• Instructions to follow
Go through the entries below. Copy each line in which "camera" appears.
%%
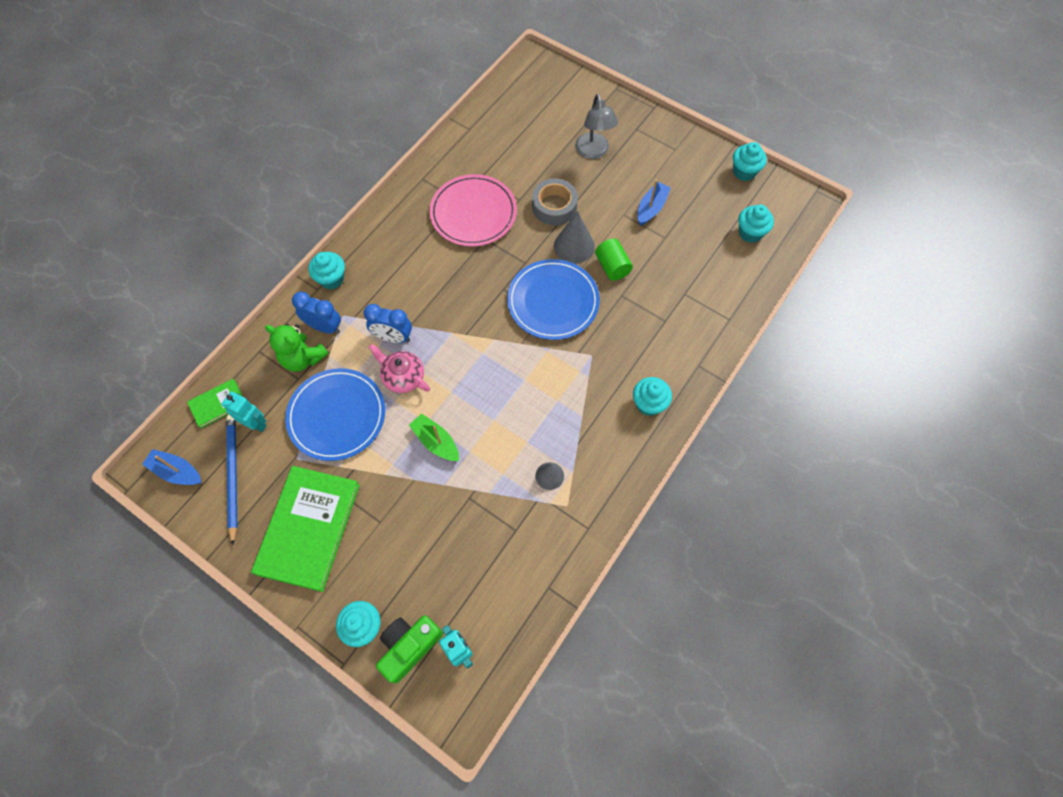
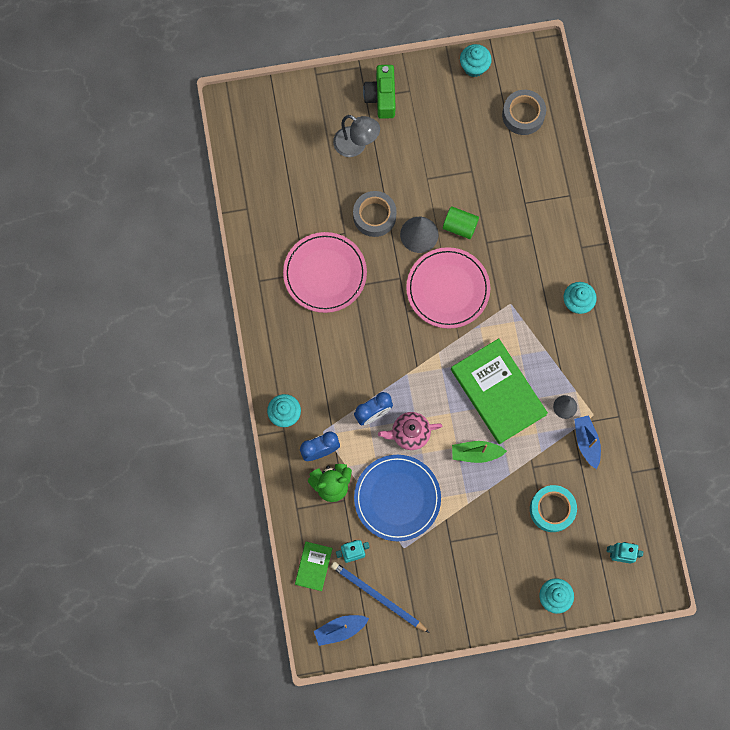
camera: 45 degrees left, 10 degrees up
(308, 528) = (460, 579): green book -> green book (498, 392)
(409, 646) = (590, 581): green camera -> green camera (381, 97)
(445, 549) = (552, 509): none -> turquoise tape
(553, 301) = (448, 289): blue plate -> pink plate
(651, 208) = (440, 156): blue boat -> blue boat (586, 442)
(750, 233) = (523, 115): turquoise cupcake -> grey tape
%%
• Reply to the task
camera: 45 degrees left, 10 degrees up
(409, 646) = (590, 581): green camera -> green camera (381, 97)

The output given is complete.